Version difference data

##############################

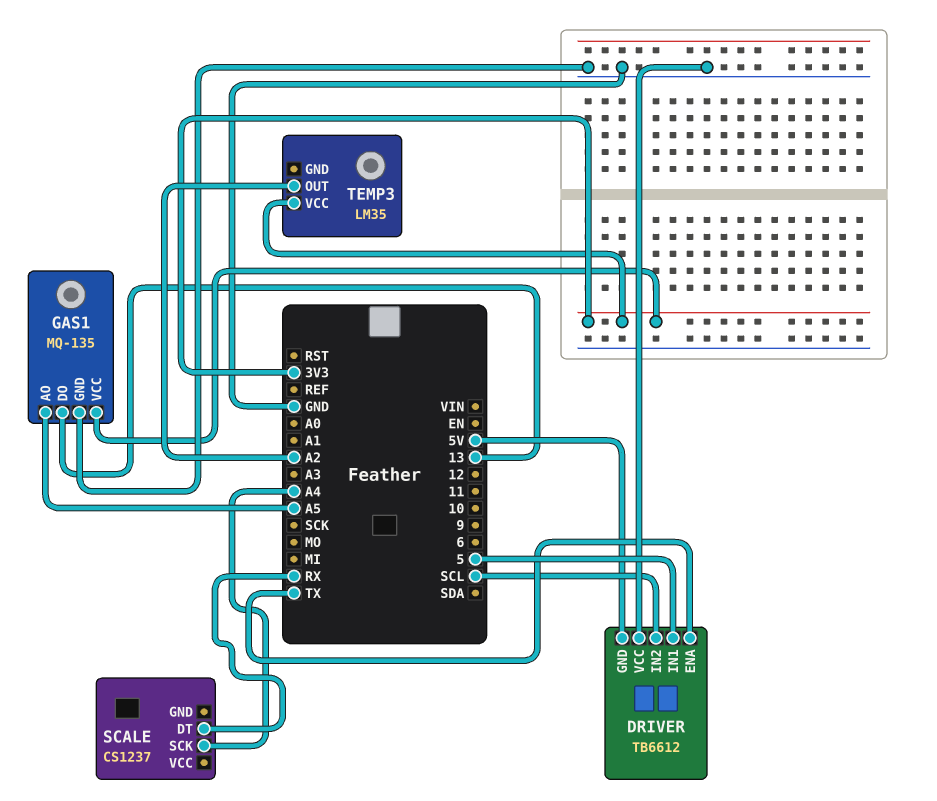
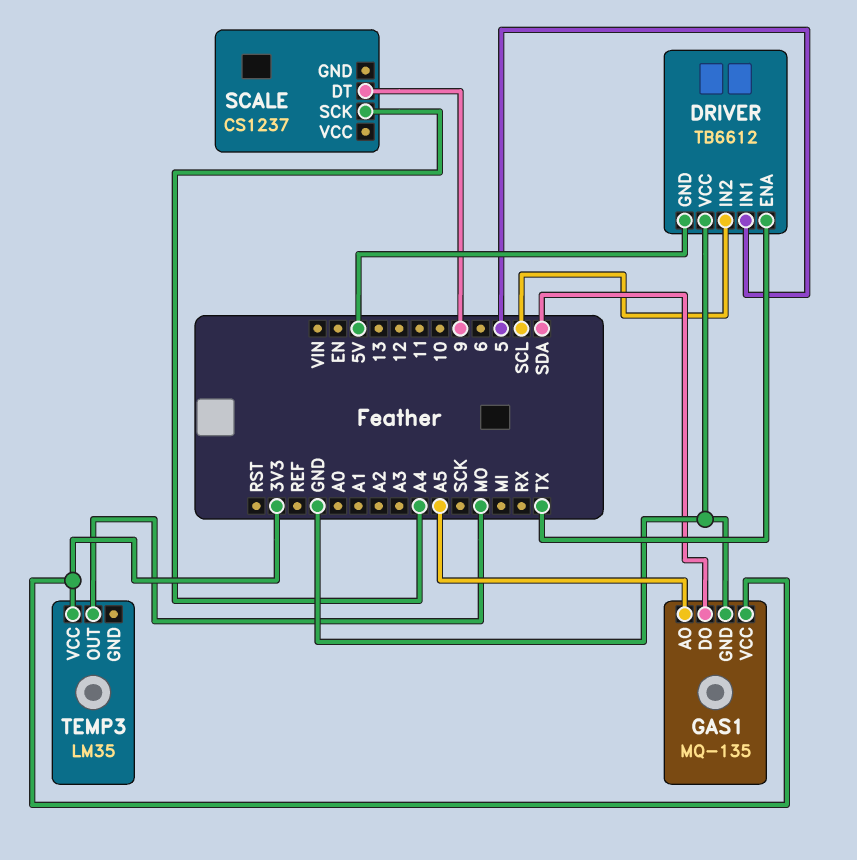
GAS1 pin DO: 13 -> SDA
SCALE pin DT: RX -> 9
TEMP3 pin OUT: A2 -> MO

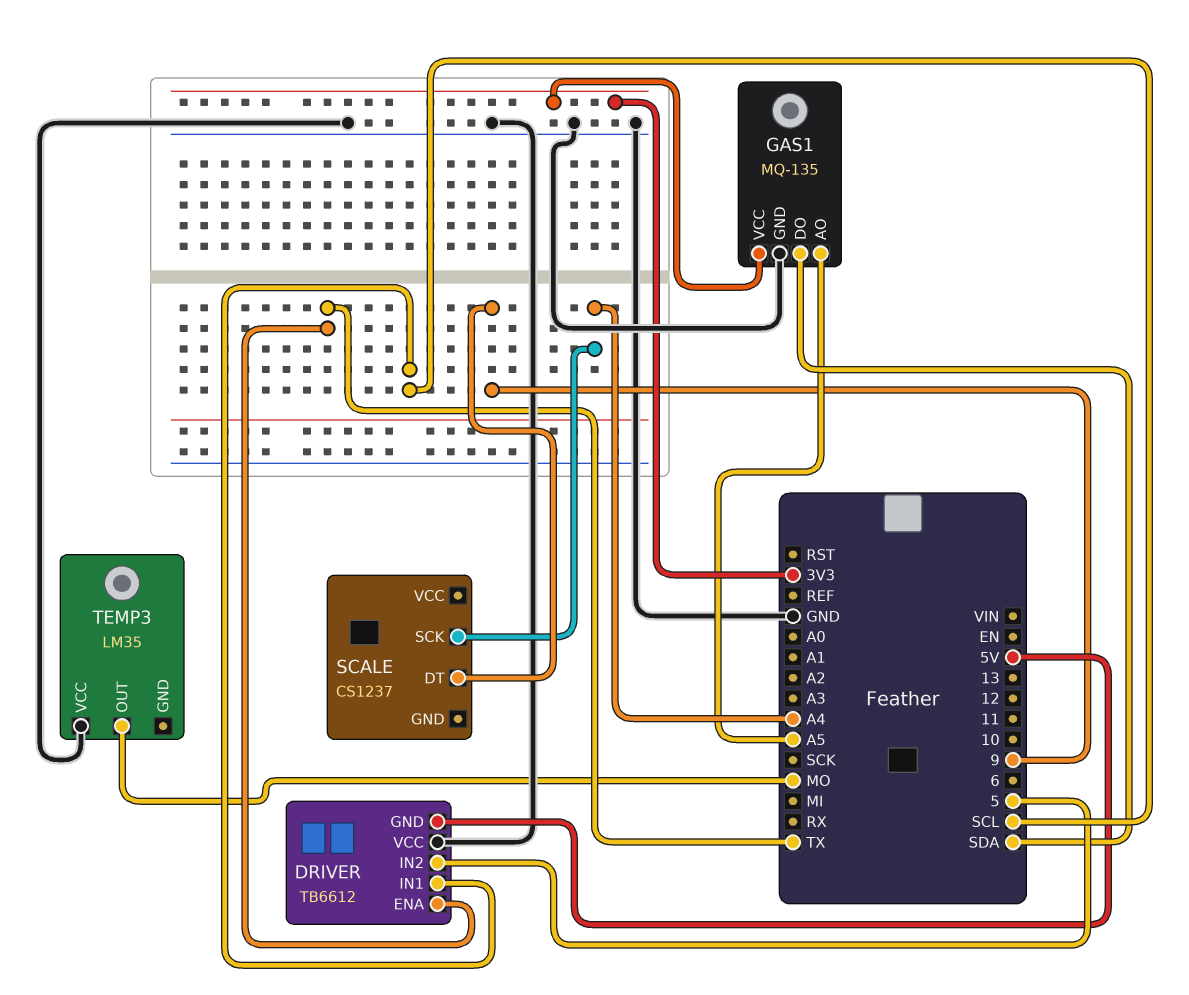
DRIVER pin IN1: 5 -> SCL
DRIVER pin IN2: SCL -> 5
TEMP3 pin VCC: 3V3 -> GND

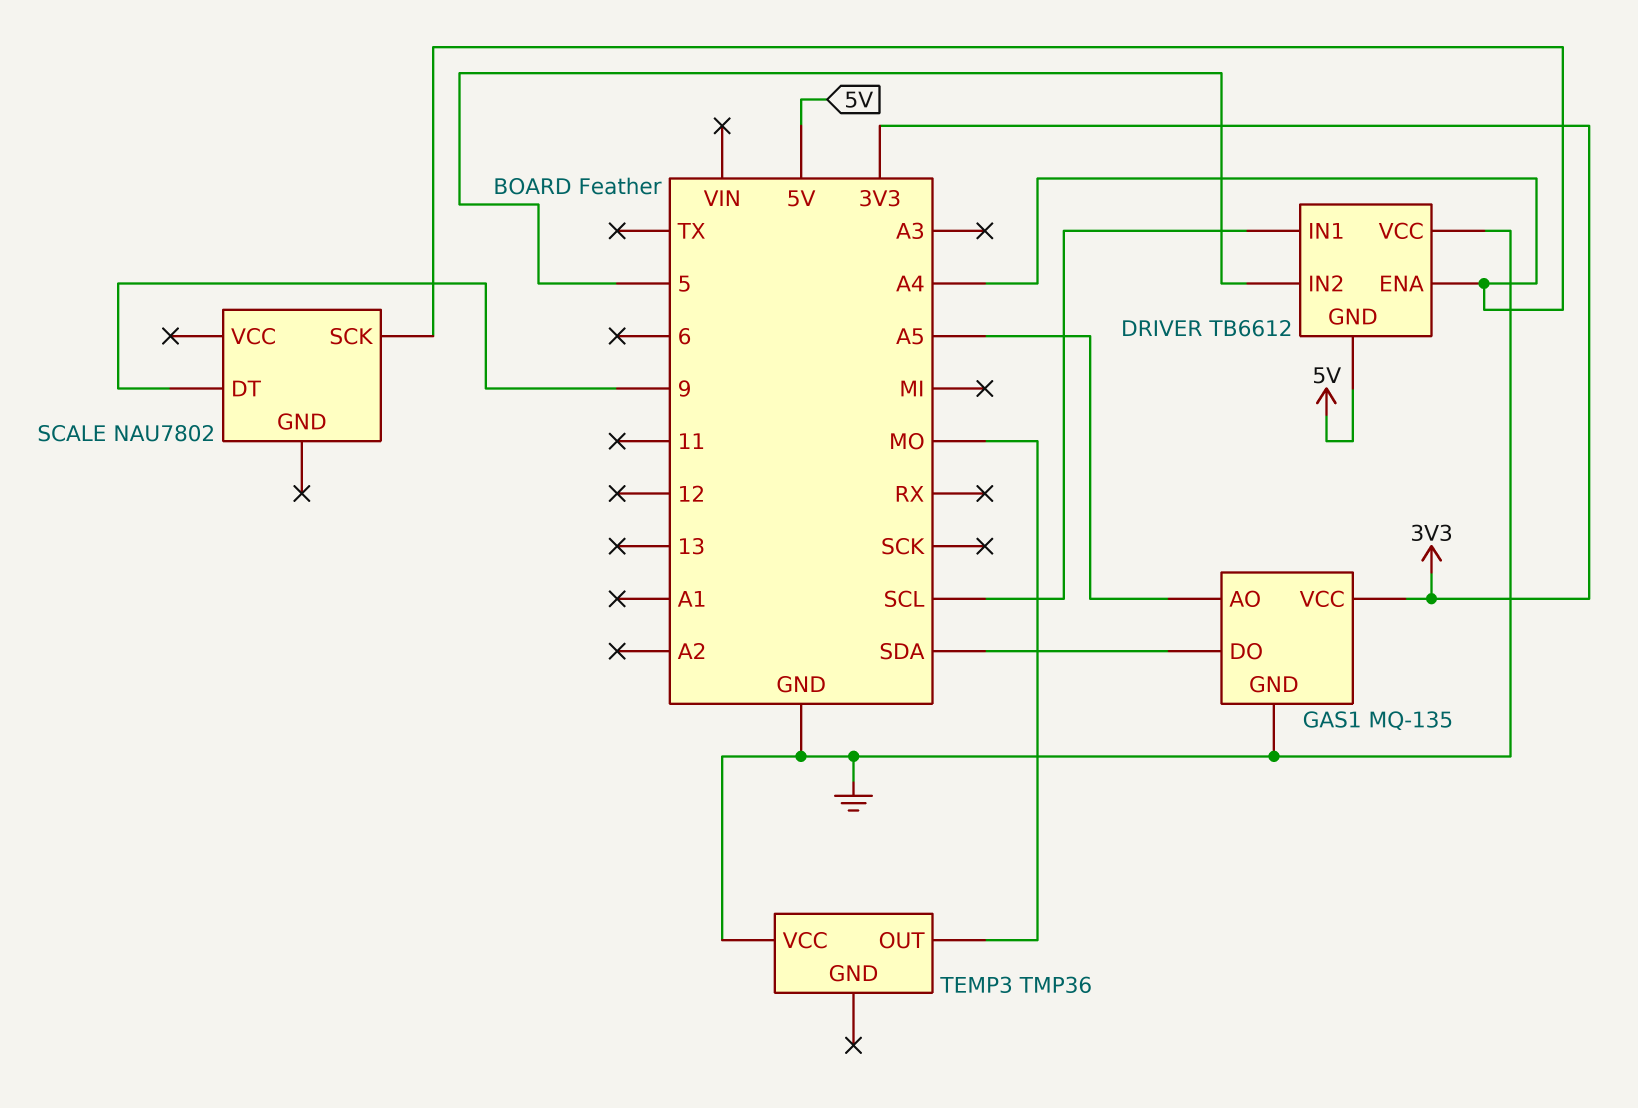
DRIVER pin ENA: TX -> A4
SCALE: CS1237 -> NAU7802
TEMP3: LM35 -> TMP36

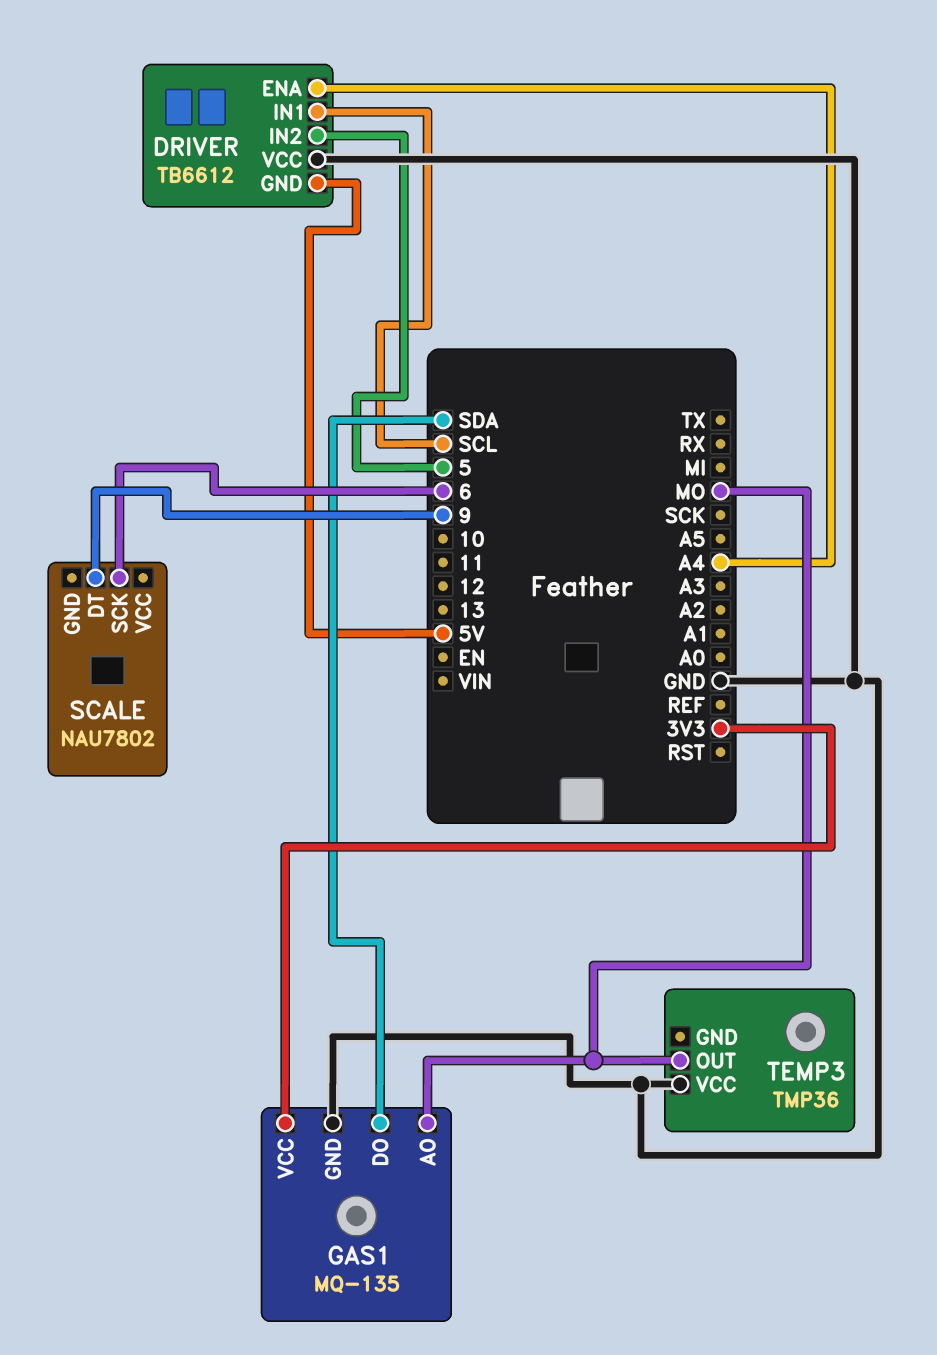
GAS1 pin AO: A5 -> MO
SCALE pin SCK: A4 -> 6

##############################

## Exercise directions
Leaving the images behind, set down every entry word for word.

## The answer
GAS1 pin DO: 13 -> SDA
SCALE pin DT: RX -> 9
TEMP3 pin OUT: A2 -> MO

DRIVER pin IN1: 5 -> SCL
DRIVER pin IN2: SCL -> 5
TEMP3 pin VCC: 3V3 -> GND

DRIVER pin ENA: TX -> A4
SCALE: CS1237 -> NAU7802
TEMP3: LM35 -> TMP36

GAS1 pin AO: A5 -> MO
SCALE pin SCK: A4 -> 6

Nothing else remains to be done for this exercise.